Items listed in a dataset
<<<<
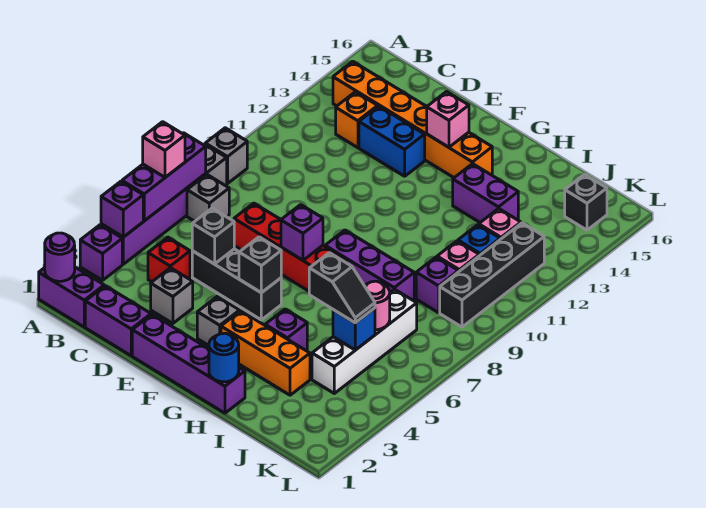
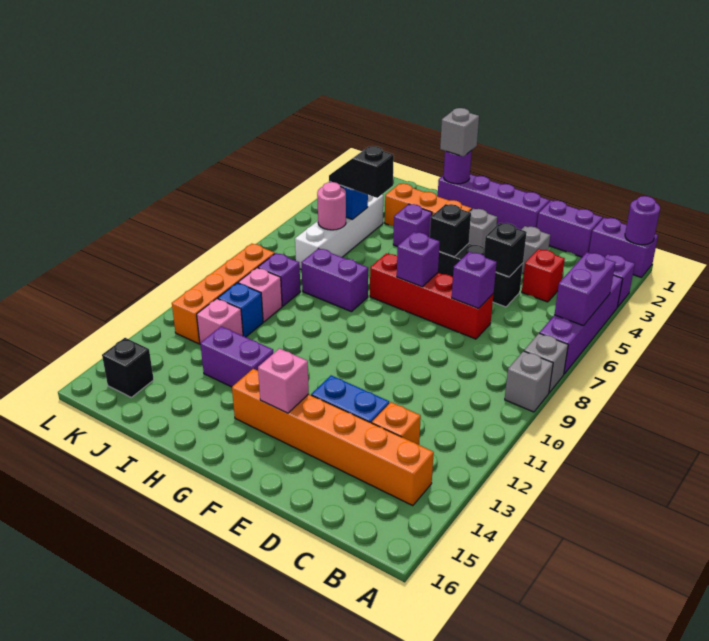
purple brick A4 level 2 -> purple brick D7 level 2
purple brick A5:A7 level 2 -> purple brick A5:A6 level 2
pink brick A6 level 3 -> none
grey brick B7 level 1 -> grey brick H1 level 3
purple brick G8:I8 level 1 -> purple brick H8:I8 level 1
blue round brick H1 level 2 -> purple round brick H1 level 2
black brick K9:K12 level 1 -> orange brick K9:K12 level 1

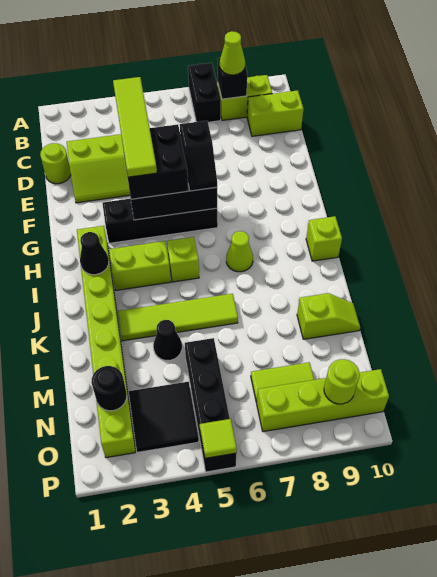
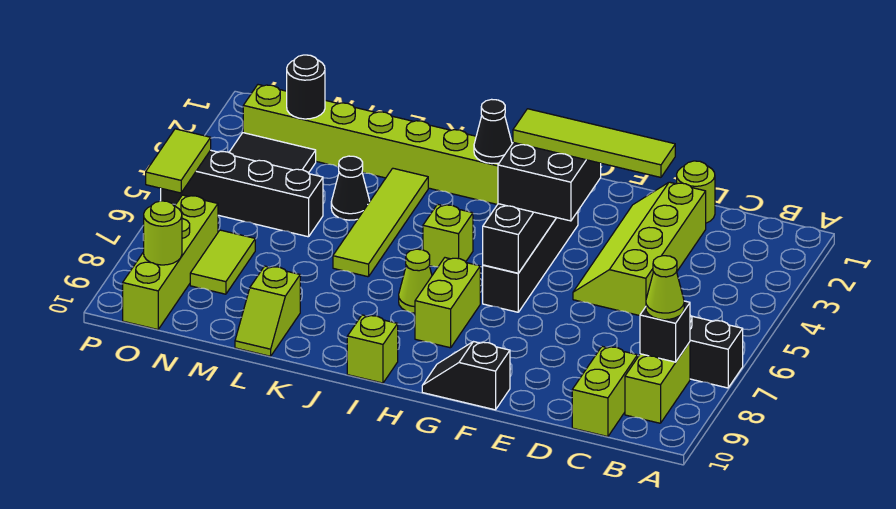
black slope F6:G6 level 3 top F -> black slope F10:G10 level 1 top F
lime brick I3:I4 level 1 -> lime brick H7:H8 level 1
lime tile P5 level 2 -> lime tile P5:P6 level 2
>>>>
## [What is required]
Transcribe the lines that run from the line bearing "purple brick A5:A7" through the last line of the data. Keep the wording exact and leave out every picture.

## [Result]
purple brick A5:A7 level 2 -> purple brick A5:A6 level 2
pink brick A6 level 3 -> none
grey brick B7 level 1 -> grey brick H1 level 3
purple brick G8:I8 level 1 -> purple brick H8:I8 level 1
blue round brick H1 level 2 -> purple round brick H1 level 2
black brick K9:K12 level 1 -> orange brick K9:K12 level 1

black slope F6:G6 level 3 top F -> black slope F10:G10 level 1 top F
lime brick I3:I4 level 1 -> lime brick H7:H8 level 1
lime tile P5 level 2 -> lime tile P5:P6 level 2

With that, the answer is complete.